Action item ▸
If a line comes after the one containing "R14: 620k (GND, W21) -> 620k (GND, W20)", leave it out; copy every line before it, and that line too, exactly as written, starting from the first line of the entries.

<<<<

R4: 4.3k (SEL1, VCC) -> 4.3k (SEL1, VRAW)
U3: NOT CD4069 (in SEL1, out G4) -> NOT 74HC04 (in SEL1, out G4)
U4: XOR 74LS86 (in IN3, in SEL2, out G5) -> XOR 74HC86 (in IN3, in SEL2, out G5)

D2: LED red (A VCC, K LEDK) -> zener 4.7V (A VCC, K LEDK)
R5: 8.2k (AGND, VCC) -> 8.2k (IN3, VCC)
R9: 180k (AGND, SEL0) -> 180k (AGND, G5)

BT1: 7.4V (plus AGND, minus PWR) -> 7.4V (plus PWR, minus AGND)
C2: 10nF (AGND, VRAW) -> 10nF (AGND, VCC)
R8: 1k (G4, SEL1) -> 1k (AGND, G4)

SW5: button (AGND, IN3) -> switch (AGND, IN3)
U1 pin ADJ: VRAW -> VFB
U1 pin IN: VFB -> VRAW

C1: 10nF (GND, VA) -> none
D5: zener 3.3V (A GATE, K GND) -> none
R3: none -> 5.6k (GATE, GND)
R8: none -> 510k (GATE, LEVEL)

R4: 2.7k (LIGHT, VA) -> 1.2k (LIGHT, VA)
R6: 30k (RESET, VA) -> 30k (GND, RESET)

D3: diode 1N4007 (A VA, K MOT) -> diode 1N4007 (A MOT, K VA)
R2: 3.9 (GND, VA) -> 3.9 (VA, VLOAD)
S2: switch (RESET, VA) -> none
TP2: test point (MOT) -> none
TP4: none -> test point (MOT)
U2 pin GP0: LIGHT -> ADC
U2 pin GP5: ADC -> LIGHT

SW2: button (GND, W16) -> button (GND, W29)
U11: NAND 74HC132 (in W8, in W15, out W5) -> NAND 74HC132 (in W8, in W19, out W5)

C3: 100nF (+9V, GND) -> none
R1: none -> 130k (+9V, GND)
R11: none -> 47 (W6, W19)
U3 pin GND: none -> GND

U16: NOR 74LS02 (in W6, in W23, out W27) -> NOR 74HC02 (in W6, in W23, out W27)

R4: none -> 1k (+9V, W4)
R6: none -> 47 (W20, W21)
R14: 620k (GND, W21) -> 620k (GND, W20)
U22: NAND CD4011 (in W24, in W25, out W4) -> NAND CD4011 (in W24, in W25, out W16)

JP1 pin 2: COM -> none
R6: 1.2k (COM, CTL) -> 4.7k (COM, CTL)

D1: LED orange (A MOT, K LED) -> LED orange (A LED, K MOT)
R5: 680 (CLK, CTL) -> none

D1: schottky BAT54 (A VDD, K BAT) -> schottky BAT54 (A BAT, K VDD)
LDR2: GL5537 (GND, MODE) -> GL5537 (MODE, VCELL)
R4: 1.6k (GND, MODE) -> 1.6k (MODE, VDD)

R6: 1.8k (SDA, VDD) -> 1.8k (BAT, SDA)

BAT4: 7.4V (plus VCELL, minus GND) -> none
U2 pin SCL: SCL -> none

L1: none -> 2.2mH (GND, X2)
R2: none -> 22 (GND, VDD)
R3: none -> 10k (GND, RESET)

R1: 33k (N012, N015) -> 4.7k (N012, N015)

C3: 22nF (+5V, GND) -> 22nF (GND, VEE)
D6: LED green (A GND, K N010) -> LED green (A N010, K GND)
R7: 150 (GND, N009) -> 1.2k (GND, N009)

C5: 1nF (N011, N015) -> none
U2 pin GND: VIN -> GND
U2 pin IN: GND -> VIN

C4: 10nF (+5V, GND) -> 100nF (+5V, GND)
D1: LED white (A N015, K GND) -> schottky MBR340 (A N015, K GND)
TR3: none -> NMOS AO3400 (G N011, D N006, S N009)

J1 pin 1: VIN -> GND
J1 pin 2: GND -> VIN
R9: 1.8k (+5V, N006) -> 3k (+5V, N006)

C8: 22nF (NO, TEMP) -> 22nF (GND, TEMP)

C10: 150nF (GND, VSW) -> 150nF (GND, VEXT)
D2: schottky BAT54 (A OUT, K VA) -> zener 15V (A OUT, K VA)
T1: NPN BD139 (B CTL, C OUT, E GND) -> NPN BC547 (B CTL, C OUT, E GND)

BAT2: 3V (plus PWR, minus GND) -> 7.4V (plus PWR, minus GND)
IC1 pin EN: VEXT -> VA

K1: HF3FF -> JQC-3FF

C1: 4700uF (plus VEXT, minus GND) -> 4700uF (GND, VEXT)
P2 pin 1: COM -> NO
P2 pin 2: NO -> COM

>>>>

Output of the exercise ▸
R4: 4.3k (SEL1, VCC) -> 4.3k (SEL1, VRAW)
U3: NOT CD4069 (in SEL1, out G4) -> NOT 74HC04 (in SEL1, out G4)
U4: XOR 74LS86 (in IN3, in SEL2, out G5) -> XOR 74HC86 (in IN3, in SEL2, out G5)

D2: LED red (A VCC, K LEDK) -> zener 4.7V (A VCC, K LEDK)
R5: 8.2k (AGND, VCC) -> 8.2k (IN3, VCC)
R9: 180k (AGND, SEL0) -> 180k (AGND, G5)

BT1: 7.4V (plus AGND, minus PWR) -> 7.4V (plus PWR, minus AGND)
C2: 10nF (AGND, VRAW) -> 10nF (AGND, VCC)
R8: 1k (G4, SEL1) -> 1k (AGND, G4)

SW5: button (AGND, IN3) -> switch (AGND, IN3)
U1 pin ADJ: VRAW -> VFB
U1 pin IN: VFB -> VRAW

C1: 10nF (GND, VA) -> none
D5: zener 3.3V (A GATE, K GND) -> none
R3: none -> 5.6k (GATE, GND)
R8: none -> 510k (GATE, LEVEL)

R4: 2.7k (LIGHT, VA) -> 1.2k (LIGHT, VA)
R6: 30k (RESET, VA) -> 30k (GND, RESET)

D3: diode 1N4007 (A VA, K MOT) -> diode 1N4007 (A MOT, K VA)
R2: 3.9 (GND, VA) -> 3.9 (VA, VLOAD)
S2: switch (RESET, VA) -> none
TP2: test point (MOT) -> none
TP4: none -> test point (MOT)
U2 pin GP0: LIGHT -> ADC
U2 pin GP5: ADC -> LIGHT

SW2: button (GND, W16) -> button (GND, W29)
U11: NAND 74HC132 (in W8, in W15, out W5) -> NAND 74HC132 (in W8, in W19, out W5)

C3: 100nF (+9V, GND) -> none
R1: none -> 130k (+9V, GND)
R11: none -> 47 (W6, W19)
U3 pin GND: none -> GND

U16: NOR 74LS02 (in W6, in W23, out W27) -> NOR 74HC02 (in W6, in W23, out W27)

R4: none -> 1k (+9V, W4)
R6: none -> 47 (W20, W21)
R14: 620k (GND, W21) -> 620k (GND, W20)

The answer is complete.